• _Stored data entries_
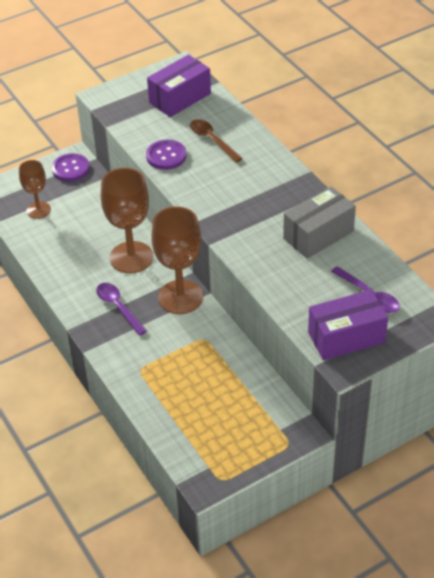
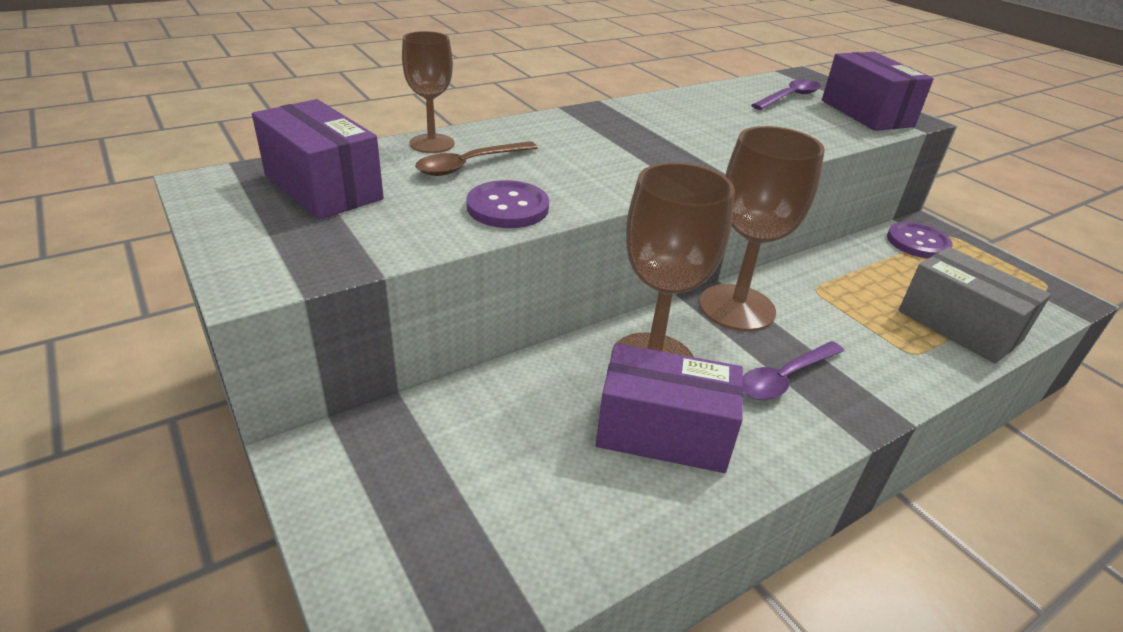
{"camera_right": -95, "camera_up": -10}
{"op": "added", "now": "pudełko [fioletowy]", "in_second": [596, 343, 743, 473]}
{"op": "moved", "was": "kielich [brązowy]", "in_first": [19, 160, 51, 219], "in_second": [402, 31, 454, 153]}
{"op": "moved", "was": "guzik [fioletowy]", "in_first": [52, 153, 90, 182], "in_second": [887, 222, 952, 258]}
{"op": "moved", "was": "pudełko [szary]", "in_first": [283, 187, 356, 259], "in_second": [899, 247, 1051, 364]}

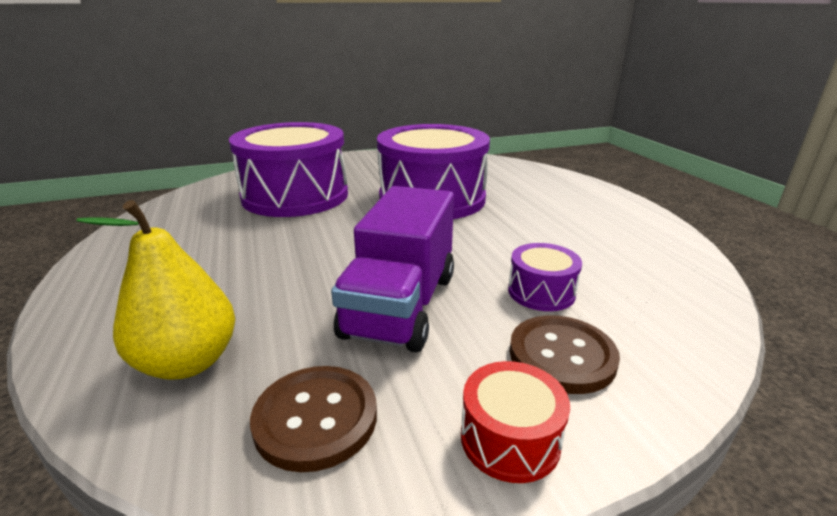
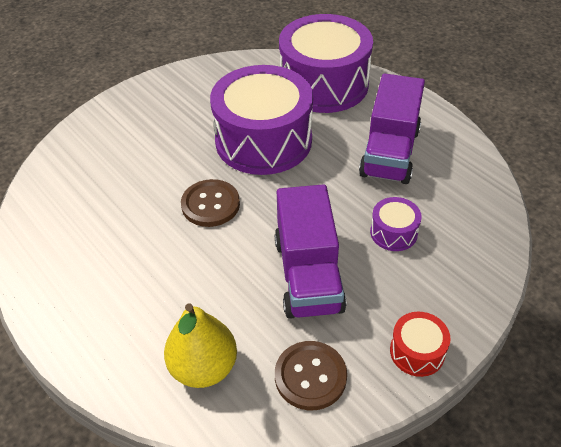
{"camera_right": -20, "camera_up": 20}
{"op": "added", "now": "ciężarówka [fioletowy]", "in_second": [359, 74, 425, 184]}
{"op": "moved", "was": "bęben [fioletowy]", "in_first": [229, 122, 348, 217], "in_second": [279, 14, 373, 113]}
{"op": "moved", "was": "guzik [brązowy]", "in_first": [509, 315, 620, 394], "in_second": [181, 179, 240, 227]}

• _Directions for this task_
Look for the string "guzik" in the records, and copy every line where it is found.

• _Answer to the exercise_
{"op": "moved", "was": "guzik [fioletowy]", "in_first": [52, 153, 90, 182], "in_second": [887, 222, 952, 258]}
{"op": "moved", "was": "guzik [brązowy]", "in_first": [509, 315, 620, 394], "in_second": [181, 179, 240, 227]}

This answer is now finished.